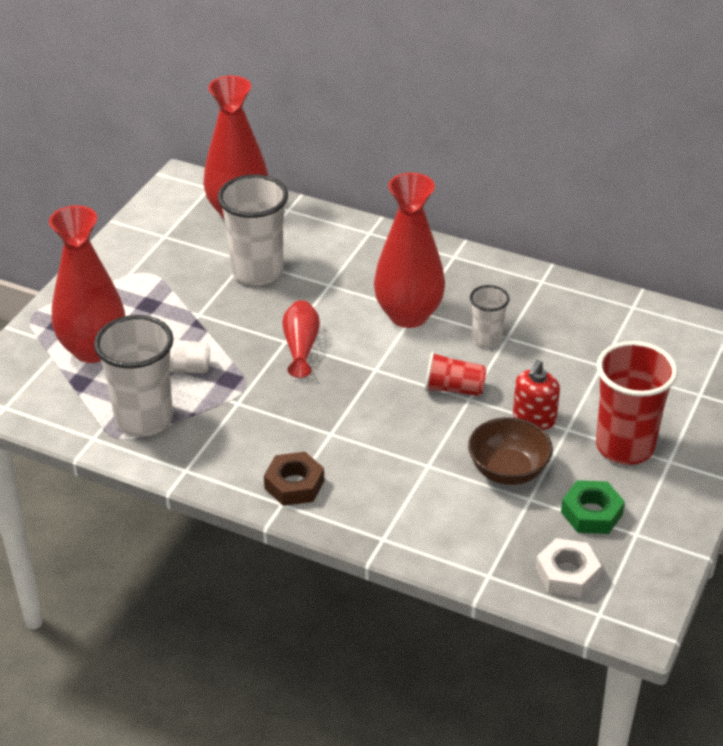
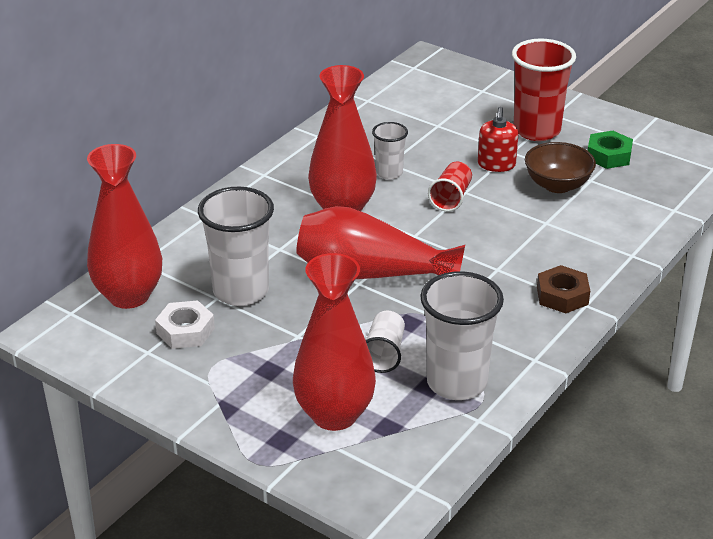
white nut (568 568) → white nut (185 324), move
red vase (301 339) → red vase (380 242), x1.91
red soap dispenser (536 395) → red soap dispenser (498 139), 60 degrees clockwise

++++

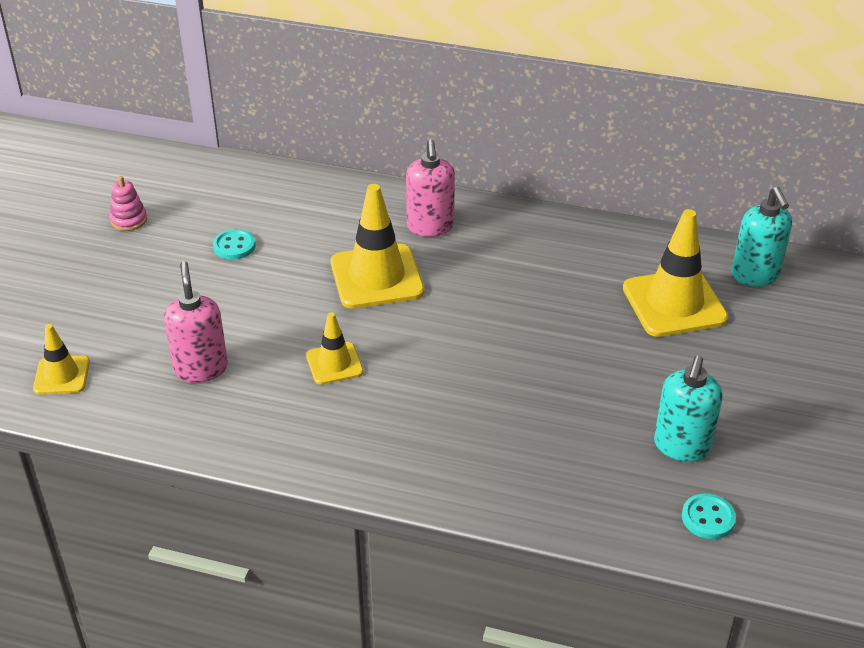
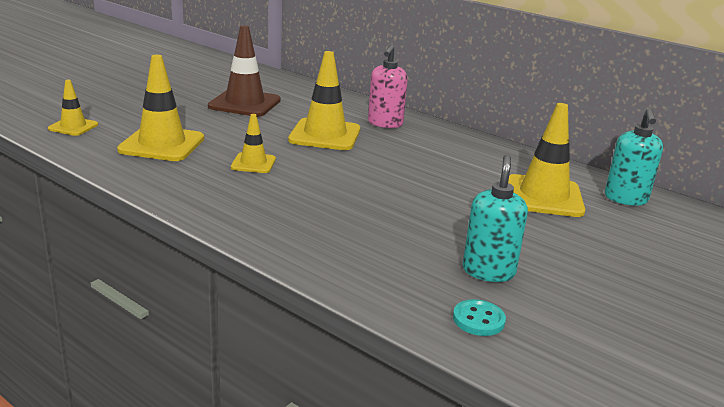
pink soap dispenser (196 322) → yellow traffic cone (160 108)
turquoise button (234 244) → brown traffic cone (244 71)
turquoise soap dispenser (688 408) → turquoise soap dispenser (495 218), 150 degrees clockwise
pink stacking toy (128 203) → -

++++

Task to carry out: Check all the records above and select each line where the string "clockwise" is found.

Response below:
red soap dispenser (536 395) → red soap dispenser (498 139), 60 degrees clockwise
turquoise soap dispenser (688 408) → turquoise soap dispenser (495 218), 150 degrees clockwise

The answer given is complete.